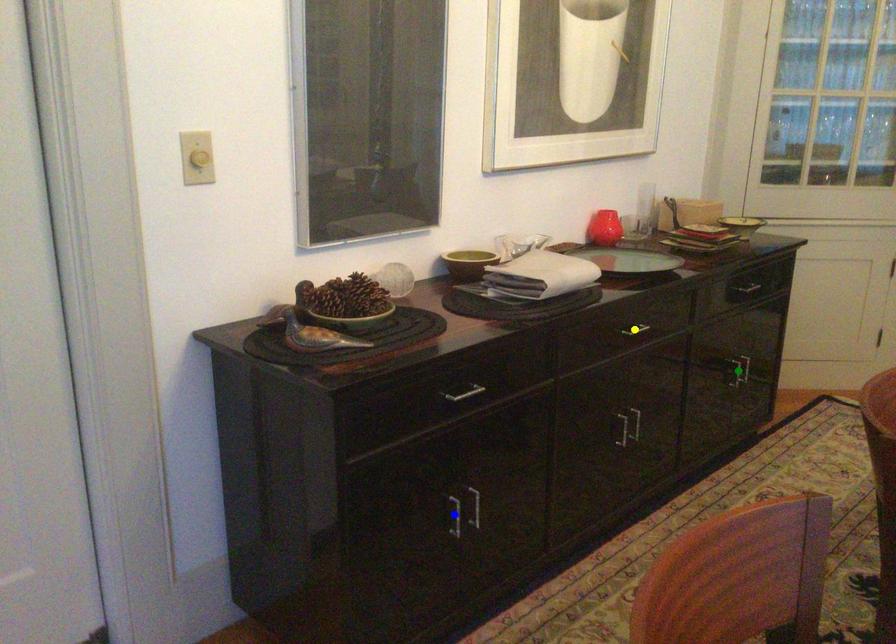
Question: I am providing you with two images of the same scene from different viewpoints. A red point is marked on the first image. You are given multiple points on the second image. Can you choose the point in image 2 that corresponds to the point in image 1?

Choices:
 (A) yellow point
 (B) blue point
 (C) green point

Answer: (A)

——————

Pick out every line of the records that contains the string "point", matching case exactly, and copy those lines.

Question: I am providing you with two images of the same scene from different viewpoints. A red point is marked on the first image. You are given multiple points on the second image. Can you choose the point in image 2 that corresponds to the point in image 1?
 (A) yellow point
 (B) blue point
 (C) green point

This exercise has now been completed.